# INSTRUCTIONS TO FOLLOW
From the entries below, copy every line where the string "ellipse" appears.

- - - - - - -

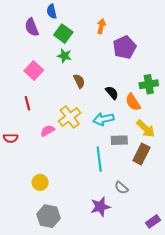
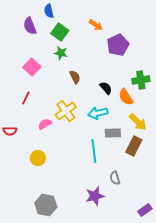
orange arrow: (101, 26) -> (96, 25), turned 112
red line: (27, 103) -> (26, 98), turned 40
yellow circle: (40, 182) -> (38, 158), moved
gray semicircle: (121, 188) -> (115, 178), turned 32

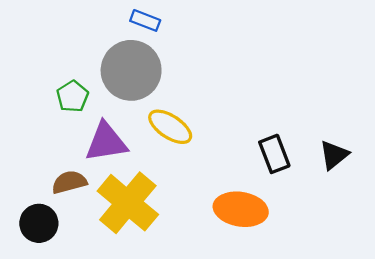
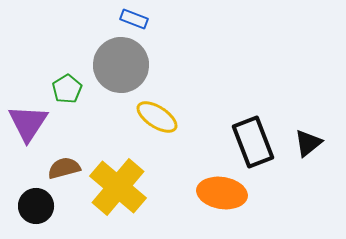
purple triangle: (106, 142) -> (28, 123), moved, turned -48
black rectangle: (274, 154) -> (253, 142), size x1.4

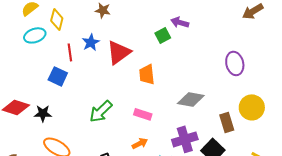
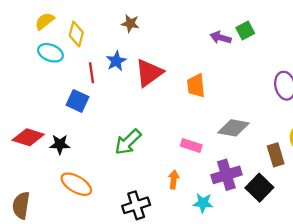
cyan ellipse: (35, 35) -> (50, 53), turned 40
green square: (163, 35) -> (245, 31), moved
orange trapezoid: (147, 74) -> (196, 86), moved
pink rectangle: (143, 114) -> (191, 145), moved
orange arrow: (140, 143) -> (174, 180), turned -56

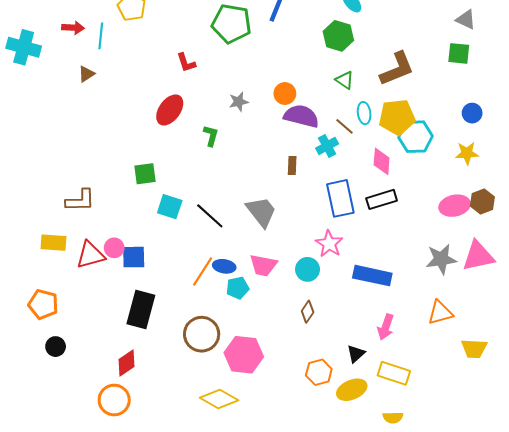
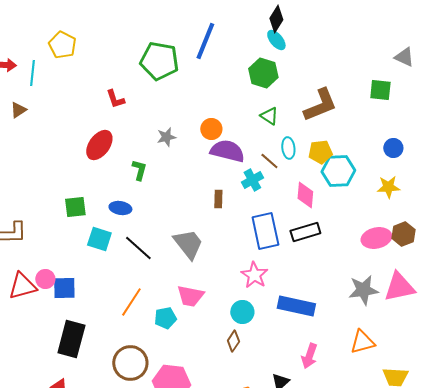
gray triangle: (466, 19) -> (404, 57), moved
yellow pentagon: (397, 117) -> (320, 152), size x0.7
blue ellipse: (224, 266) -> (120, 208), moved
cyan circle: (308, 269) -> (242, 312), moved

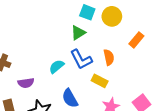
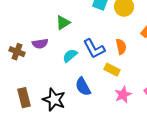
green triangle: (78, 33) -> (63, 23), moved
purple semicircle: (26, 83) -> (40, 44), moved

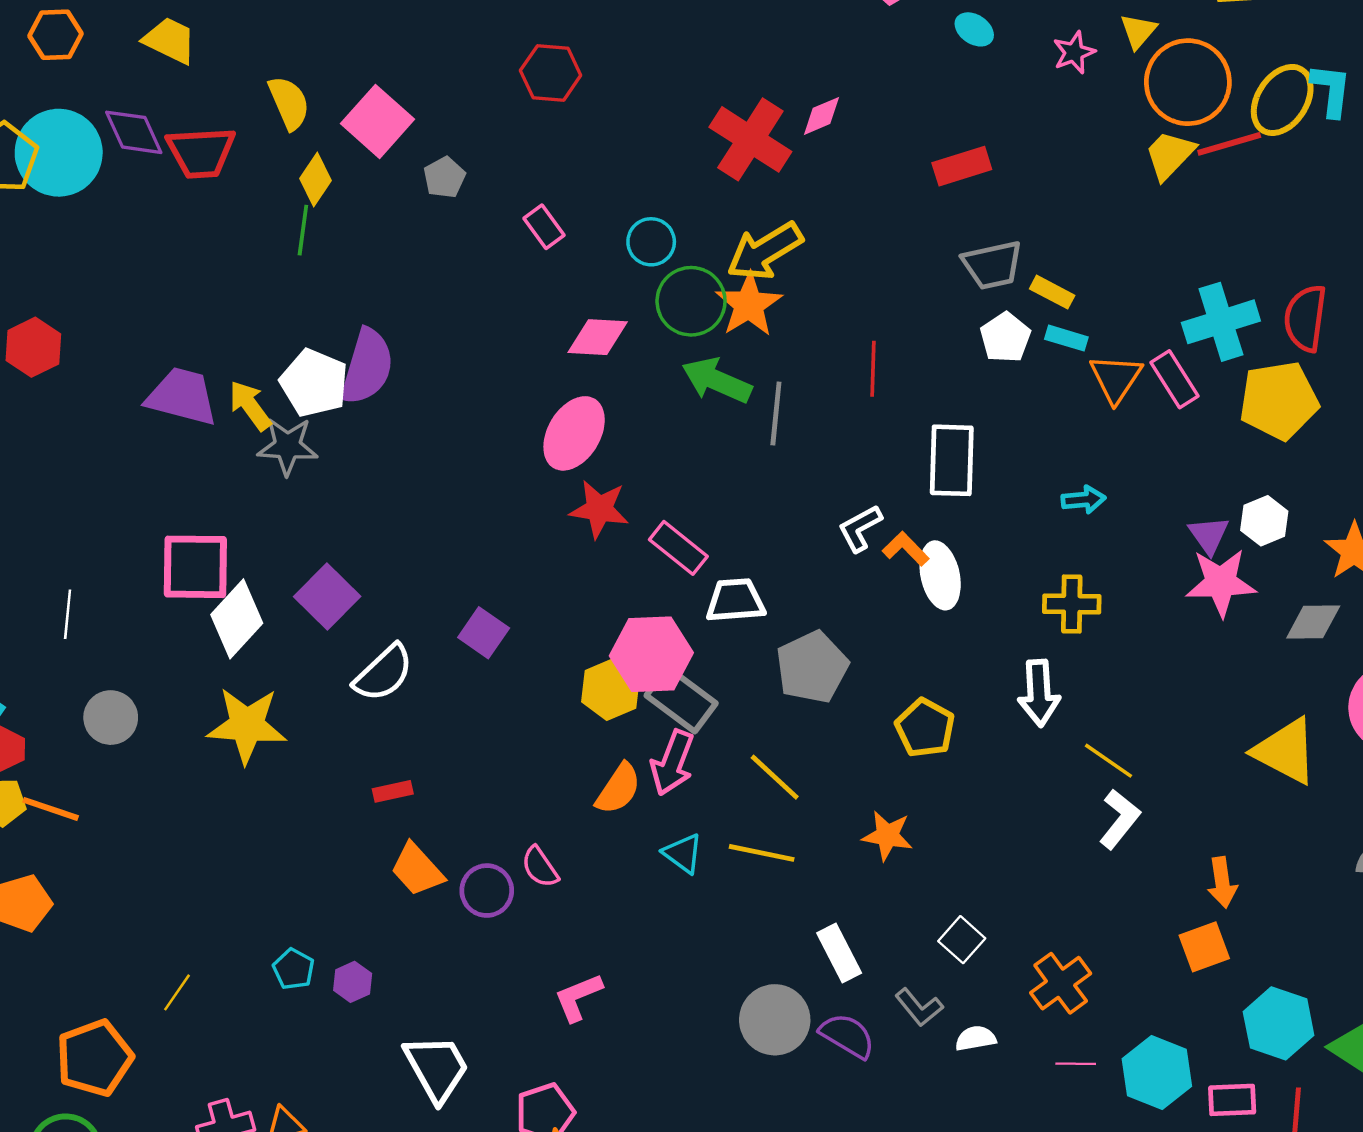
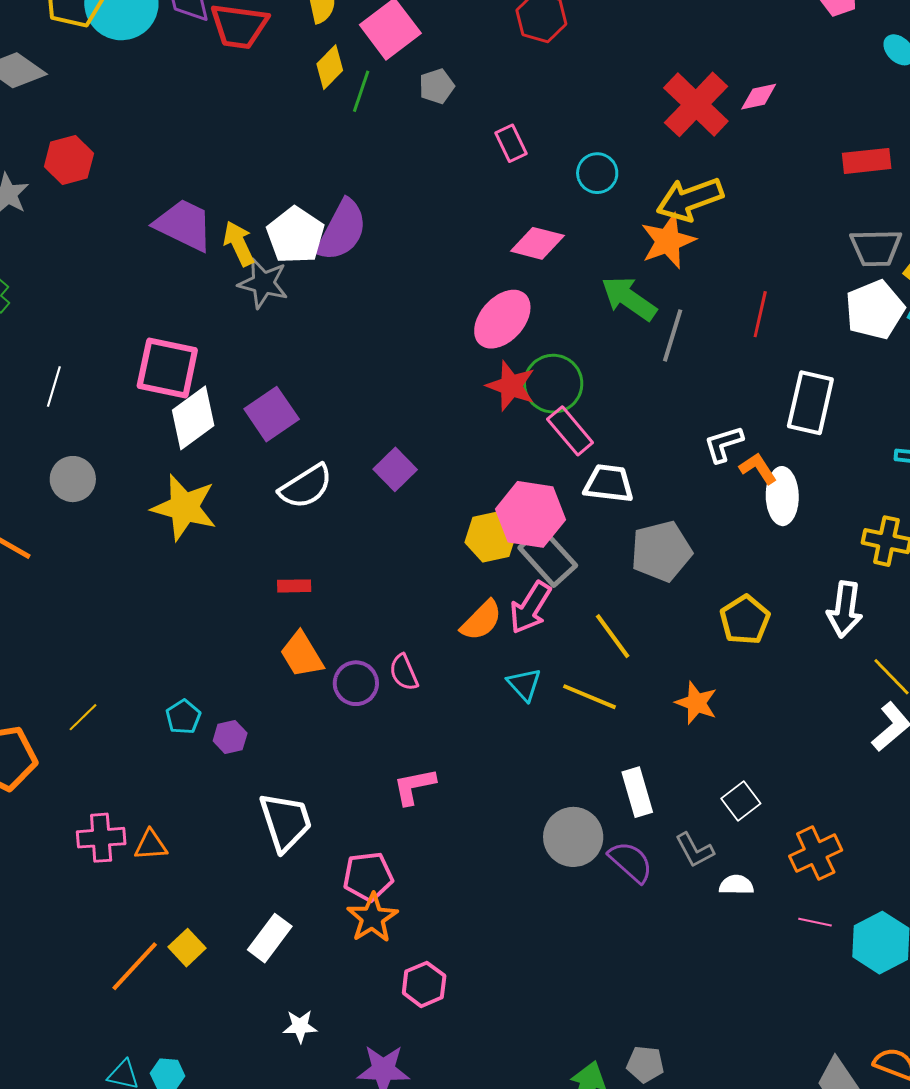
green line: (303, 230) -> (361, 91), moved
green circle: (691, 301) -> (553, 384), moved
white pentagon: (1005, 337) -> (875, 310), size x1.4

- - - - - - -

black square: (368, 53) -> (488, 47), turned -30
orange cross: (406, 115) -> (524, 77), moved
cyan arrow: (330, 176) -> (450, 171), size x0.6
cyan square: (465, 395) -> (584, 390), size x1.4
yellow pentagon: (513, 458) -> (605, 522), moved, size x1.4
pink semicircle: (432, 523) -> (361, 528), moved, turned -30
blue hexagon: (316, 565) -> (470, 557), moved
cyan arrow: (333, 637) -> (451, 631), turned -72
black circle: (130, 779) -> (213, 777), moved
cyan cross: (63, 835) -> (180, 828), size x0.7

- - - - - - -

# RESULT BELOW
cyan ellipse: (35, 35) -> (50, 53), turned 40
blue ellipse: (224, 266) -> (120, 208), moved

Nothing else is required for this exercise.